**Work request**
Leave the pictures behind and reproduce every line of the listing exactly.

**Data excerpt**

[Start of Attachment]

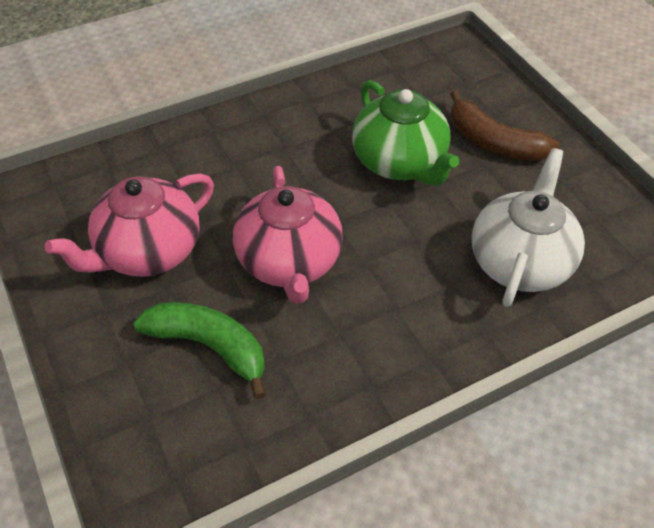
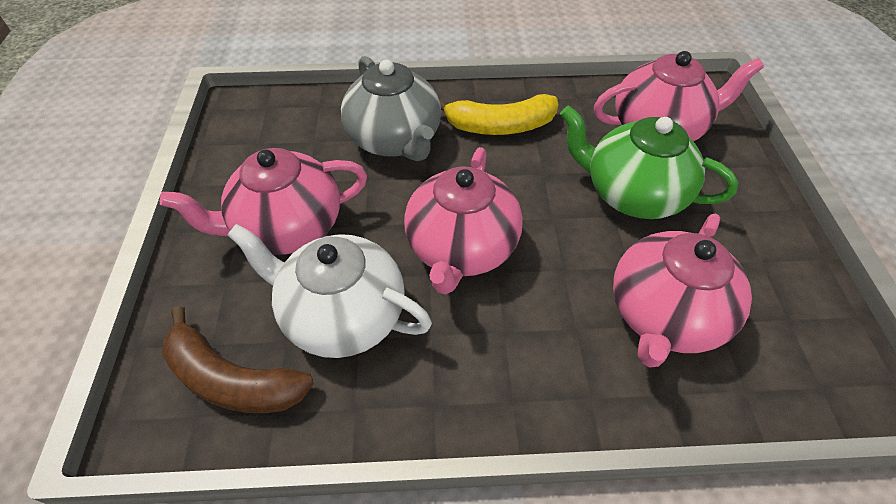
green banana: 1 -> 0
grey teapot: 0 -> 1
pink teapot: 2 -> 4
yellow banana: 0 -> 1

[End of Attachment]

**Response area**
green banana: 1 -> 0
grey teapot: 0 -> 1
pink teapot: 2 -> 4
yellow banana: 0 -> 1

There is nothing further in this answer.